= Beginning of Section =

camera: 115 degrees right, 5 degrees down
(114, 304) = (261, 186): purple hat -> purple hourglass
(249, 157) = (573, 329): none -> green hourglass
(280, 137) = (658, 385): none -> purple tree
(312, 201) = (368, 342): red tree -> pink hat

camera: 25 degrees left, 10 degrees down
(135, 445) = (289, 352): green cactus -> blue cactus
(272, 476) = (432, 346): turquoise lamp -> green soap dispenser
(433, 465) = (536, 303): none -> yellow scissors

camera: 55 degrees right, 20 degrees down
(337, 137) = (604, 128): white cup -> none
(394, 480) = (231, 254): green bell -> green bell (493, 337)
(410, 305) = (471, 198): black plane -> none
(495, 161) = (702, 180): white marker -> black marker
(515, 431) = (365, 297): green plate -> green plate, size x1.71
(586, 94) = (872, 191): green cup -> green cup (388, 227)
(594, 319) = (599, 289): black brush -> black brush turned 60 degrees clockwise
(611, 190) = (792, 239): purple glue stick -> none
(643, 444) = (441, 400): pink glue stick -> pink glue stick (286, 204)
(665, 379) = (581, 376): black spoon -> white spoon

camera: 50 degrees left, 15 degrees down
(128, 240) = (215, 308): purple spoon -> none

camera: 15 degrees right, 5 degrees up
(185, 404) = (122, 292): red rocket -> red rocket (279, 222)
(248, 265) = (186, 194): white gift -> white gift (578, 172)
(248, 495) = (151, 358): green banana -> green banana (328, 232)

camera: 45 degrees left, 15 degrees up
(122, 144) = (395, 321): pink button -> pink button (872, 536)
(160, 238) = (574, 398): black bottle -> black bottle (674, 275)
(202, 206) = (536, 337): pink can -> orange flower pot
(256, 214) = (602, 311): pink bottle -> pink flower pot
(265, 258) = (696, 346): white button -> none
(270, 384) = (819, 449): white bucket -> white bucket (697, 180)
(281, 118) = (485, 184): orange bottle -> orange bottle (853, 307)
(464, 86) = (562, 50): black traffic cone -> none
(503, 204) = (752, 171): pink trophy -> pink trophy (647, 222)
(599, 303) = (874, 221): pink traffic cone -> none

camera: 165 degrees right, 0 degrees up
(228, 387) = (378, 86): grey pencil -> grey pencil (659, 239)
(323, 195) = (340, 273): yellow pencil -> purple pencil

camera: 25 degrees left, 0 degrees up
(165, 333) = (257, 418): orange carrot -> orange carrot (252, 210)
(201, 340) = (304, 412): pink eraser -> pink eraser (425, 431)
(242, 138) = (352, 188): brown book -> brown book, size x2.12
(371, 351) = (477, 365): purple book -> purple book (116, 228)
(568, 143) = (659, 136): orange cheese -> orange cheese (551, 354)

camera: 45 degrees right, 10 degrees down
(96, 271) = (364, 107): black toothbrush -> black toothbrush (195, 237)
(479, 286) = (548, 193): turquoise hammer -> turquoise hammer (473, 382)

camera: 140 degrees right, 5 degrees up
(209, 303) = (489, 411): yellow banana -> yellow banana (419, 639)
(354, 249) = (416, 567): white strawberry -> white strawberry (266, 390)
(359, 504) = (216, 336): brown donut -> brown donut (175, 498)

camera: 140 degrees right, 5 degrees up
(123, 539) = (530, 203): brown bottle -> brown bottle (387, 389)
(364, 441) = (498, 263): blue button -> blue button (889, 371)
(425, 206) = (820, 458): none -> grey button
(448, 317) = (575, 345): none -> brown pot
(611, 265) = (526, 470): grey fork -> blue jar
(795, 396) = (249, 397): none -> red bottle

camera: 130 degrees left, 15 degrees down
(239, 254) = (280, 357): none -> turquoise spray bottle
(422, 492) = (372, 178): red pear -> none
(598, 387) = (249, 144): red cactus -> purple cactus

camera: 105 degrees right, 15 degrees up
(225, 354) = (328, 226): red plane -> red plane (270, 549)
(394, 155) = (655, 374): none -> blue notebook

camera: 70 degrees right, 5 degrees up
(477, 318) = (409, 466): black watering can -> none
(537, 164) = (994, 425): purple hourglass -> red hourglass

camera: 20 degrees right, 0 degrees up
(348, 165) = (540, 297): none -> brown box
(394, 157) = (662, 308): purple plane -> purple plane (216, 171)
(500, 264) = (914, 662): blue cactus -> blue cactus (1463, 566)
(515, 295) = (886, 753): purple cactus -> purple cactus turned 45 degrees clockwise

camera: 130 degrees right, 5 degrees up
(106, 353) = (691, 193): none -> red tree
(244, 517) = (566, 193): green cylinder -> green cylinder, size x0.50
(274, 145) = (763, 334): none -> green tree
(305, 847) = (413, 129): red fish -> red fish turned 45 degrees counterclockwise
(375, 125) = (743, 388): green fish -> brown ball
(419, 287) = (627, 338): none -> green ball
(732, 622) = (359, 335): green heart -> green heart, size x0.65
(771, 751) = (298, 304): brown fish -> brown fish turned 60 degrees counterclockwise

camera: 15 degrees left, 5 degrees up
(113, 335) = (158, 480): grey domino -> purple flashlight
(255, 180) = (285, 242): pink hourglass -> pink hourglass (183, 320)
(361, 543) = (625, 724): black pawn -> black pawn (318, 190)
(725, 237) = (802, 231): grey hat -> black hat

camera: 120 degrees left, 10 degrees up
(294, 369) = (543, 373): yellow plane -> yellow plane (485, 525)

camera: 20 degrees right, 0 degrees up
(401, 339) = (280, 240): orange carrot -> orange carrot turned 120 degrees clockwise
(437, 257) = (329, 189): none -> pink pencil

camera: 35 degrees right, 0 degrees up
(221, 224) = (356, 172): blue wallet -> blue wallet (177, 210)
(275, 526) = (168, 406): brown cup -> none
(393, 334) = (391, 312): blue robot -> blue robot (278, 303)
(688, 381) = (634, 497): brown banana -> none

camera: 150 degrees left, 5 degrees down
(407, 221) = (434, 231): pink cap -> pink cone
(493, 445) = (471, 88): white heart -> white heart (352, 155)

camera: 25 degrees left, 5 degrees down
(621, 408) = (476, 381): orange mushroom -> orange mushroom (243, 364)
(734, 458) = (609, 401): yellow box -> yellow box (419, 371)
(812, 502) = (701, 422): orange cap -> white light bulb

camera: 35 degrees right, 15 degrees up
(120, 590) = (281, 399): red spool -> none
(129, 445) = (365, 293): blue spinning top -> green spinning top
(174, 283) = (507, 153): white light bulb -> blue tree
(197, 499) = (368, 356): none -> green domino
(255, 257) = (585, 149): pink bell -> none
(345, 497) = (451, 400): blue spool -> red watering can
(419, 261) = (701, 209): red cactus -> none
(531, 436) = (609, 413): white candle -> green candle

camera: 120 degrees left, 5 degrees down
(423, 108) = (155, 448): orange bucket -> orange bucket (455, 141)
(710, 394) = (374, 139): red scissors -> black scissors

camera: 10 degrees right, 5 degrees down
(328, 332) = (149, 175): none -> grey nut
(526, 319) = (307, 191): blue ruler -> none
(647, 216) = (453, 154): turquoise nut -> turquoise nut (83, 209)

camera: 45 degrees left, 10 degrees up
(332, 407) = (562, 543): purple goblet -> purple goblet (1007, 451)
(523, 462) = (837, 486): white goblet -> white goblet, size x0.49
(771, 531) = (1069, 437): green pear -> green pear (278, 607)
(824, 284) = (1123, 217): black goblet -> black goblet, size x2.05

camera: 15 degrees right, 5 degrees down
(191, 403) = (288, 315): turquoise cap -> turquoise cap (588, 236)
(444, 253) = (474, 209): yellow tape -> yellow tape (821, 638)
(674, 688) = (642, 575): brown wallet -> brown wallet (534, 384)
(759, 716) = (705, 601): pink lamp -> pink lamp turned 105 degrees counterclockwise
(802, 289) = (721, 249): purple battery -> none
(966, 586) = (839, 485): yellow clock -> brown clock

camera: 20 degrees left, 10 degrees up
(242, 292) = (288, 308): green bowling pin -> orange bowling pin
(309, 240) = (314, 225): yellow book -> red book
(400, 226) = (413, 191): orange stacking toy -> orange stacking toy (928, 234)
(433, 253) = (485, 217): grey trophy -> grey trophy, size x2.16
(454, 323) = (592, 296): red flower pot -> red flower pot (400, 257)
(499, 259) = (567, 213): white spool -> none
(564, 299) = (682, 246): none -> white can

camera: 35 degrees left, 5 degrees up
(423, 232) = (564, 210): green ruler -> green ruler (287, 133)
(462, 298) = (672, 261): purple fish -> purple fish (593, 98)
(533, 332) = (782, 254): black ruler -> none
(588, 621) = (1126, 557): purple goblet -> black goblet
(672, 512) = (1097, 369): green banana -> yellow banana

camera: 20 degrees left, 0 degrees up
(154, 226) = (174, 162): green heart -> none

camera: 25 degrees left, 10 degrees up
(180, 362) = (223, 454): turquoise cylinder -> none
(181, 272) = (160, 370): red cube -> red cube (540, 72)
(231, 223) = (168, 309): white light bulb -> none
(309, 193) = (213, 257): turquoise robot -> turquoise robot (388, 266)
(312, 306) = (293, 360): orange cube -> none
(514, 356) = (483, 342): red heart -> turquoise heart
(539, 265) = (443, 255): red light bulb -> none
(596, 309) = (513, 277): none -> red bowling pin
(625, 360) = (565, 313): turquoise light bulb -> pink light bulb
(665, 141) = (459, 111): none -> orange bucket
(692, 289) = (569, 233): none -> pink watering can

= End of Section =

EXERCISE PROMPT: Check the listing for the word "goblet". Show each line that has it.

ANSWER TO THIS TASK:
(332, 407) = (562, 543): purple goblet -> purple goblet (1007, 451)
(523, 462) = (837, 486): white goblet -> white goblet, size x0.49
(824, 284) = (1123, 217): black goblet -> black goblet, size x2.05
(588, 621) = (1126, 557): purple goblet -> black goblet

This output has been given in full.